:: Assignment ::
Go through each line of the records below and count those with the word "DGND"; give only the total.

:: Given data ::
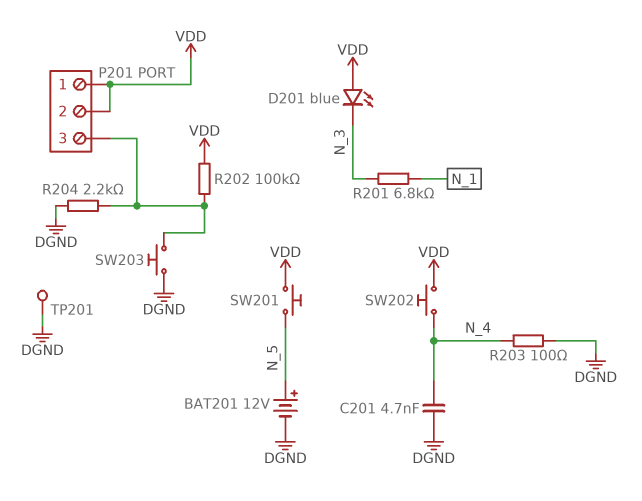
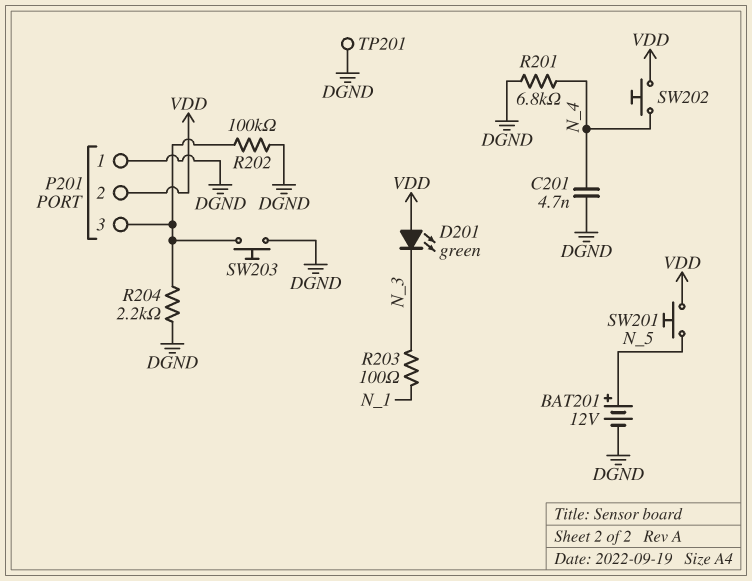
D201: LED blue (A VDD, K N_3) -> LED green (A VDD, K N_3)
P201 pin 1: VDD -> DGND
R201: 6.8k (N_1, N_3) -> 6.8k (DGND, N_4)
R202: 100k (P201/3, VDD) -> 100k (DGND, P201/3)
R203: 100 (DGND, N_4) -> 100 (N_1, N_3)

:: Finished exercise ::
4